» The task:
Below are entries; work out how many of their lines include the string "AUDIO", and reply with the number only.

» Recorded data:
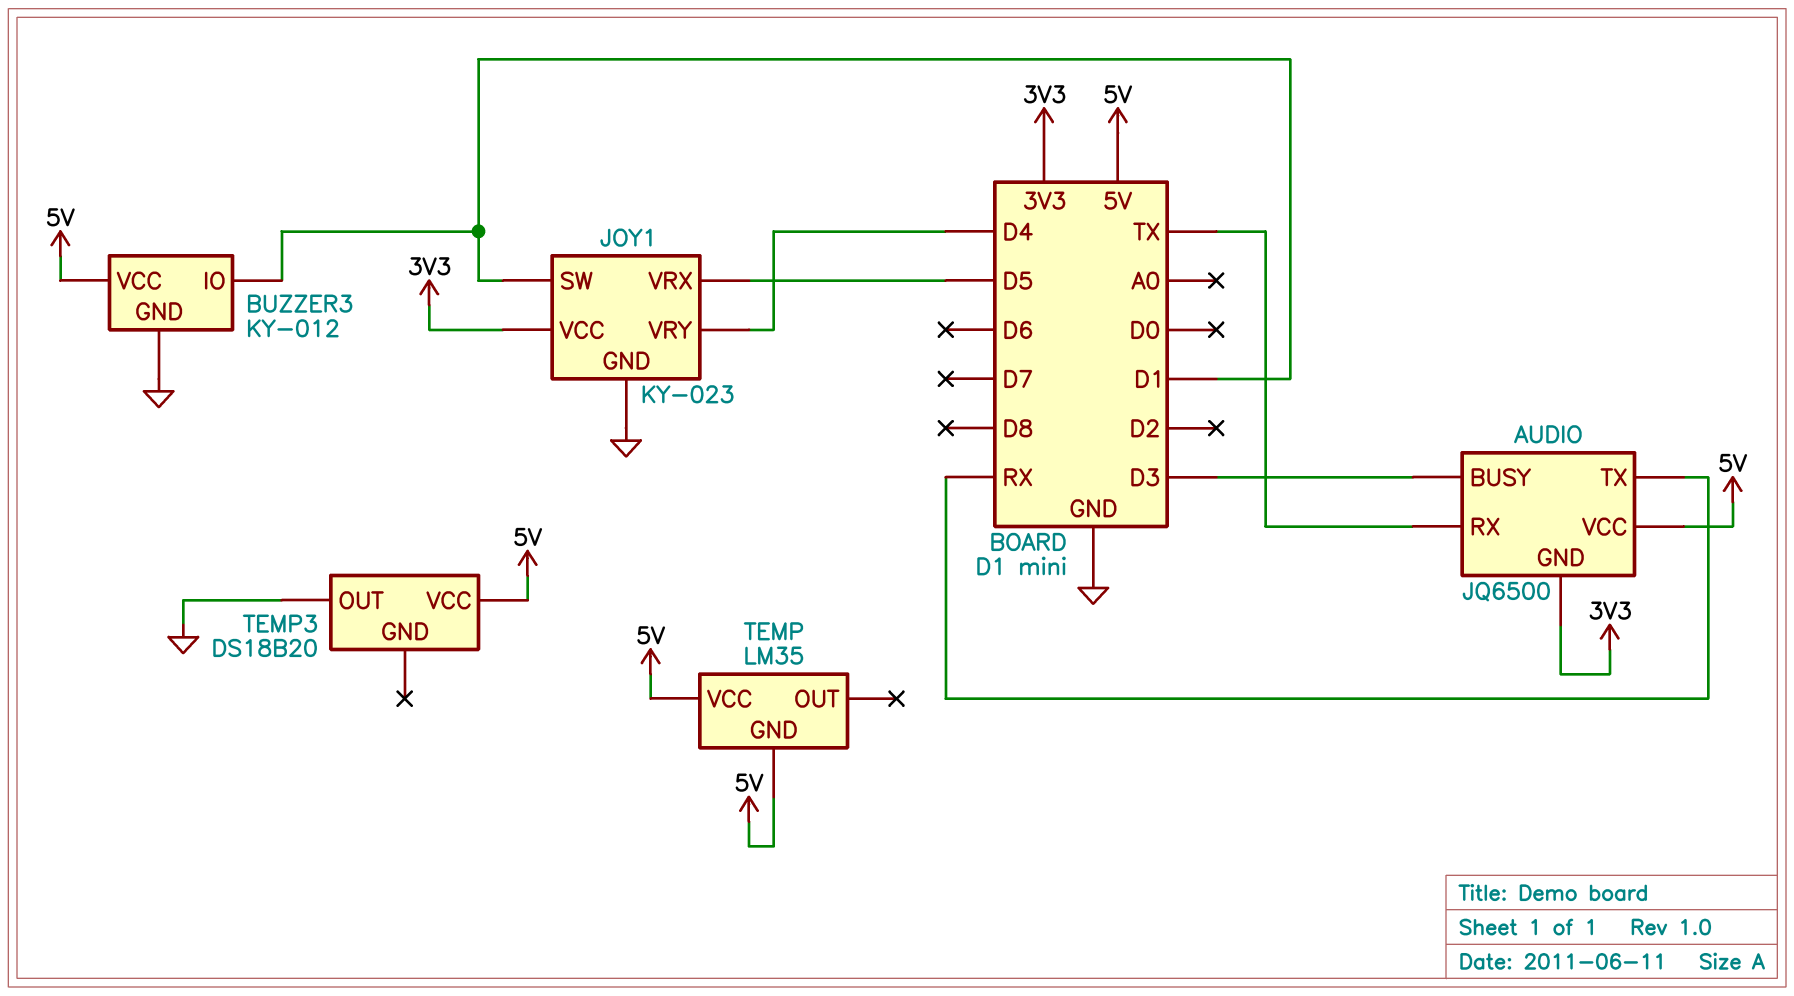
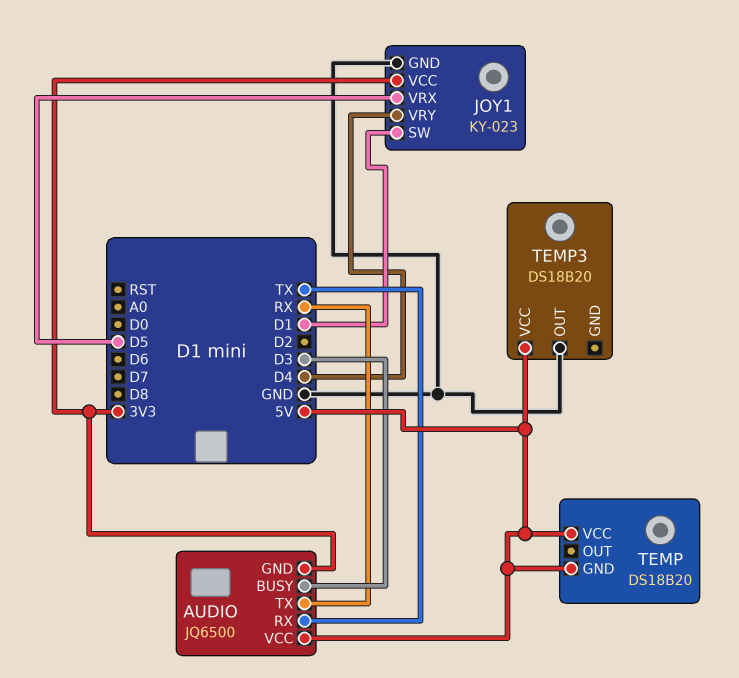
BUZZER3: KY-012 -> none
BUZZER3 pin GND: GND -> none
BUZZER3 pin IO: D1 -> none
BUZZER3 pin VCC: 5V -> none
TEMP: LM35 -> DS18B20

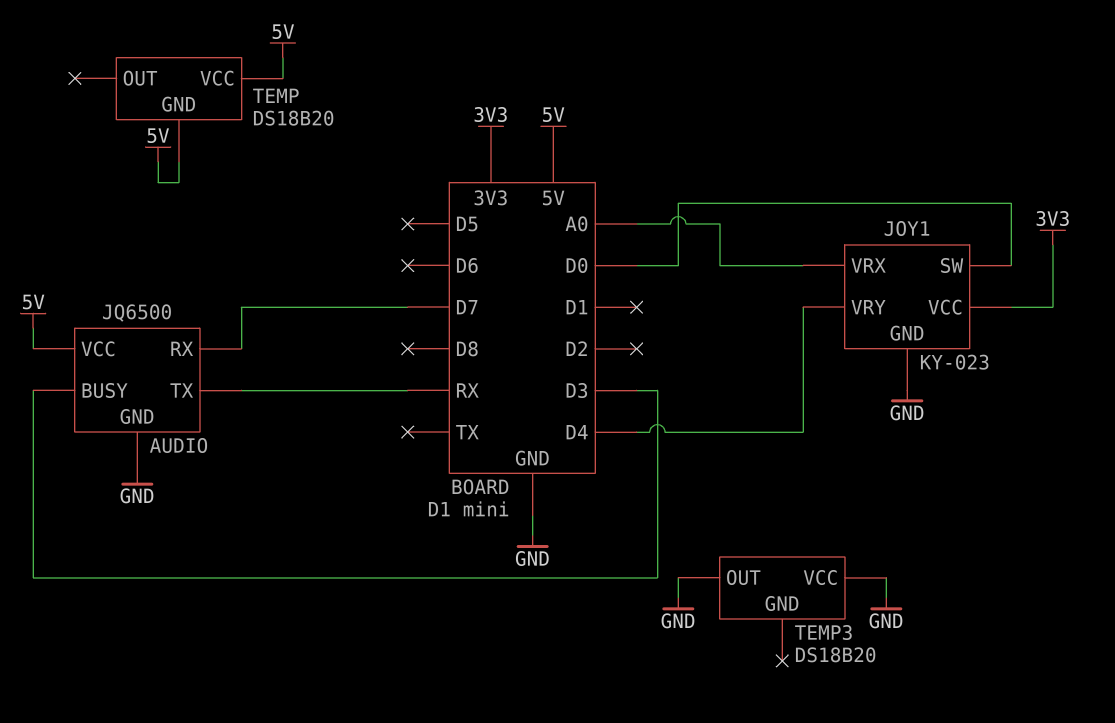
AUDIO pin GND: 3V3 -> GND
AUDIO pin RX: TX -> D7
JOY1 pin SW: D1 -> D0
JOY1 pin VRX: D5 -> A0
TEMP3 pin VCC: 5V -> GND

» Task output:
2